--- START ---

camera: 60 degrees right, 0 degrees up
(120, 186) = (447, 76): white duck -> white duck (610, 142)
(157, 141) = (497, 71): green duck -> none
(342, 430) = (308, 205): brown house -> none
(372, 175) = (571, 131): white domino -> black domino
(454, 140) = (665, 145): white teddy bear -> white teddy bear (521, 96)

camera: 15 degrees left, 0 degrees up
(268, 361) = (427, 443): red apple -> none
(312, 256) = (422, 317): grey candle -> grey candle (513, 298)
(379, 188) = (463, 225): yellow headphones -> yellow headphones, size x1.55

--- END ---
--- START ---

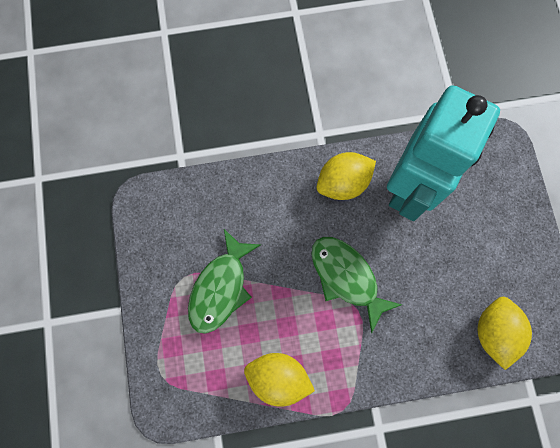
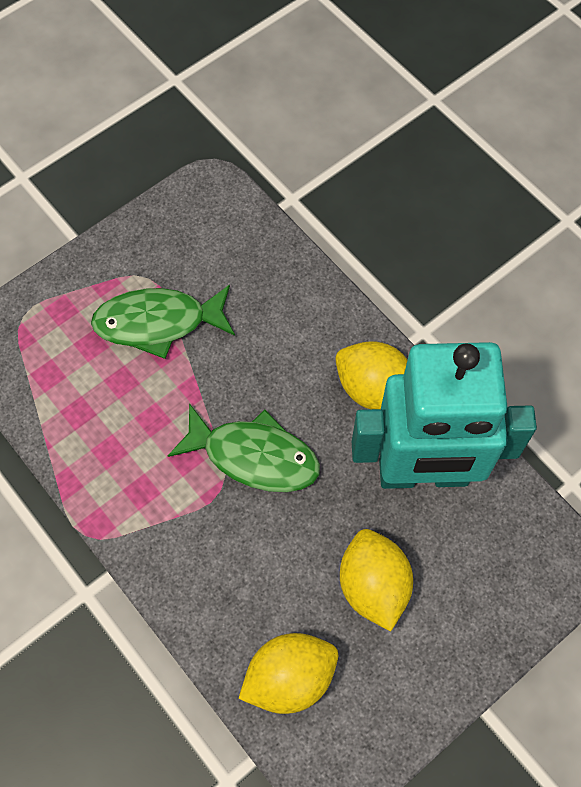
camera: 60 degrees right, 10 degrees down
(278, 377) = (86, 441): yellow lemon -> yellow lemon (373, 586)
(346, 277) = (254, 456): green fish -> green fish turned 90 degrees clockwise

--- END ---
--- START ---

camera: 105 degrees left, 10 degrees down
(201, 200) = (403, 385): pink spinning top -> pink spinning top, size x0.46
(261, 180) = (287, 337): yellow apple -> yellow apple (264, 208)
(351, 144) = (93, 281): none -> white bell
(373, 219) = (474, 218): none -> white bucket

--- END ---

In the listing above, find the line containing "(351, 144) = (93, 281): none -> white bell" and the line containing "(373, 219) = (474, 218): none -> white bucket", then retype both and every line between them exactly, with nothing else.

▶ [FINISHED EXERCISE]
(351, 144) = (93, 281): none -> white bell
(373, 219) = (474, 218): none -> white bucket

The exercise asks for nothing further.